#### Zu erledigende Aufgabe:
Schreibe die Zeilen von der Zeile mit „navigator (406, 805)“ bis einschließlich der Zeile mit „center [787, 453].“ unverändert ab.
───── Auszug aus Datensatz
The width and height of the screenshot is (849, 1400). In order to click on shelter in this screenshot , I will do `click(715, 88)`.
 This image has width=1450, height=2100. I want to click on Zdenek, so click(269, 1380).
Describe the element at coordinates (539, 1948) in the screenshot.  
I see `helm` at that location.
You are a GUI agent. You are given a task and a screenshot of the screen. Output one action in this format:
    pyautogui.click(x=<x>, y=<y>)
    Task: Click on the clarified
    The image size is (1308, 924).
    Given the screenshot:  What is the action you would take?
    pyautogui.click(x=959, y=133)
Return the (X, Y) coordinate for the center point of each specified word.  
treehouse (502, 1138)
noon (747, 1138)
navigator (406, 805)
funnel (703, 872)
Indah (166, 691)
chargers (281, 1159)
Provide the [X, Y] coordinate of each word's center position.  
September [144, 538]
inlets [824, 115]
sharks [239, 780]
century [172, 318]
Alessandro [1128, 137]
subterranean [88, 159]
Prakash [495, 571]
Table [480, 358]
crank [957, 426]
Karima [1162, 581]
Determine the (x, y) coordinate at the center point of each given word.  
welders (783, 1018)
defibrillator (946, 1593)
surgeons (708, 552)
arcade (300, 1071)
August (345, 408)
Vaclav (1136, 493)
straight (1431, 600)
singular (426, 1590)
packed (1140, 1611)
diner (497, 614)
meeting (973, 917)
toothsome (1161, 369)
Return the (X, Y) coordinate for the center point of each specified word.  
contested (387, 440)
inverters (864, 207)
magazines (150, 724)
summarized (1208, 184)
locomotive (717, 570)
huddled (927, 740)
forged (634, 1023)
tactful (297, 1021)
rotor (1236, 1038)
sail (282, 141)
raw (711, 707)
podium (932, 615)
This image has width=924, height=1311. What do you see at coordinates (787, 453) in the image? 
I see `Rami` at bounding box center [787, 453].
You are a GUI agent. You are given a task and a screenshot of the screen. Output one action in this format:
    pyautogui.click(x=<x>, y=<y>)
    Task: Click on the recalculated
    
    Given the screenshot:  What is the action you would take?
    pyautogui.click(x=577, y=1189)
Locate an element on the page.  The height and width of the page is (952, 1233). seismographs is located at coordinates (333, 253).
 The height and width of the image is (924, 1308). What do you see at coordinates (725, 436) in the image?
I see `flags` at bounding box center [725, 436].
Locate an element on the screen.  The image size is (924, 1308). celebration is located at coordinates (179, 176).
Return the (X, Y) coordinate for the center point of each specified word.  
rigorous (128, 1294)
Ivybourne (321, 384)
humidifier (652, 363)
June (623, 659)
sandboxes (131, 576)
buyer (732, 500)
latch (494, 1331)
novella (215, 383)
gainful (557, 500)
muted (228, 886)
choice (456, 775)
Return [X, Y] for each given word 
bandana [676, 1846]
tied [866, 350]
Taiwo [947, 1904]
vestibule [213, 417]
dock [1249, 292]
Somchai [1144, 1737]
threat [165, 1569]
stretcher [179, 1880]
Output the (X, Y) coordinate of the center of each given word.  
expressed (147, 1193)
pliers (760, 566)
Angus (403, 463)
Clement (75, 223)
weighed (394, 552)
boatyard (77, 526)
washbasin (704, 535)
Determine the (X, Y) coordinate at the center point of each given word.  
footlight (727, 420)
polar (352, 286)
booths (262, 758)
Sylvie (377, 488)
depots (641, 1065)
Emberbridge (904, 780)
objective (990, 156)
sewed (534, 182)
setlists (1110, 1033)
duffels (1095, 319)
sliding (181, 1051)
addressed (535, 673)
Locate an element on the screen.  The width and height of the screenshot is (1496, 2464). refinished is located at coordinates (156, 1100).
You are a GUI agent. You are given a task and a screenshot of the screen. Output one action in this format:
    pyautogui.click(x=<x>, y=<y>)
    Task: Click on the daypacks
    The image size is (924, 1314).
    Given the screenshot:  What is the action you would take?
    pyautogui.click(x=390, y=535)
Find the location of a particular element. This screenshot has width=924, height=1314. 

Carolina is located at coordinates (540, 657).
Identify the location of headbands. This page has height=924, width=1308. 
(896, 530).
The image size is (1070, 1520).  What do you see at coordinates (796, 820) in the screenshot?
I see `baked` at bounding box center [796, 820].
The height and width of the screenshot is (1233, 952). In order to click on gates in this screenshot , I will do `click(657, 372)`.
──────────
#### Ergebnis dieser Aufgabe:
navigator (406, 805)
funnel (703, 872)
Indah (166, 691)
chargers (281, 1159)
Provide the [X, Y] coordinate of each word's center position.  
September [144, 538]
inlets [824, 115]
sharks [239, 780]
century [172, 318]
Alessandro [1128, 137]
subterranean [88, 159]
Prakash [495, 571]
Table [480, 358]
crank [957, 426]
Karima [1162, 581]
Determine the (x, y) coordinate at the center point of each given word.  
welders (783, 1018)
defibrillator (946, 1593)
surgeons (708, 552)
arcade (300, 1071)
August (345, 408)
Vaclav (1136, 493)
straight (1431, 600)
singular (426, 1590)
packed (1140, 1611)
diner (497, 614)
meeting (973, 917)
toothsome (1161, 369)
Return the (X, Y) coordinate for the center point of each specified word.  
contested (387, 440)
inverters (864, 207)
magazines (150, 724)
summarized (1208, 184)
locomotive (717, 570)
huddled (927, 740)
forged (634, 1023)
tactful (297, 1021)
rotor (1236, 1038)
sail (282, 141)
raw (711, 707)
podium (932, 615)
This image has width=924, height=1311. What do you see at coordinates (787, 453) in the image? 
I see `Rami` at bounding box center [787, 453].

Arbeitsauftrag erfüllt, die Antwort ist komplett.